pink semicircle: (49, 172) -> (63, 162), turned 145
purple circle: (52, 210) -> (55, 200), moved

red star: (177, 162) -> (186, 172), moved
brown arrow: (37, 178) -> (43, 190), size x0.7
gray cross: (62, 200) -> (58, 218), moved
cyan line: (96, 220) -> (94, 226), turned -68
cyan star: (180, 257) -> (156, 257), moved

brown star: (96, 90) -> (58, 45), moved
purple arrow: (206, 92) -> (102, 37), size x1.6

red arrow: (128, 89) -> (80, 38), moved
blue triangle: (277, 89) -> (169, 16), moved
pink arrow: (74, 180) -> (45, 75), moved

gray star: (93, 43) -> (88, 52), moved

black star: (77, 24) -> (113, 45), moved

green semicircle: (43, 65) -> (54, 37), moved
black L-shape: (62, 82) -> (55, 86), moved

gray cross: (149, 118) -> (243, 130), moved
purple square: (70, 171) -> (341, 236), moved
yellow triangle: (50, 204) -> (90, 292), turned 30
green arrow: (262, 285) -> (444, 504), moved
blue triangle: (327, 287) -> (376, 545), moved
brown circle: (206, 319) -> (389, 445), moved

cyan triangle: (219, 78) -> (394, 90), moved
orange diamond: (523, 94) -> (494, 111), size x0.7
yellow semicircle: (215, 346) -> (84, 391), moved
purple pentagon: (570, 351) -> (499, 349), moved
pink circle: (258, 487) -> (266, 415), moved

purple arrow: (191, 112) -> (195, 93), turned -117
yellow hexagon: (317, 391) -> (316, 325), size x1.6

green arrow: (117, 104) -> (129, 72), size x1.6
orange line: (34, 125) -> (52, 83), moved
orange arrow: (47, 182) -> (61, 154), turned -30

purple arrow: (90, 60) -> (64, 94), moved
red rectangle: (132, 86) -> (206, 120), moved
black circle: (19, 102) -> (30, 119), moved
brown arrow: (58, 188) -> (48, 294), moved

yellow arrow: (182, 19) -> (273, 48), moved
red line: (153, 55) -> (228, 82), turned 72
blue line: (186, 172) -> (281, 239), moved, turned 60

═══

- Task instructions
Wherever the string "pink" occurs in the records, copy the line it is in.

- Answer area
pink semicircle: (49, 172) -> (63, 162), turned 145
pink arrow: (74, 180) -> (45, 75), moved
pink circle: (258, 487) -> (266, 415), moved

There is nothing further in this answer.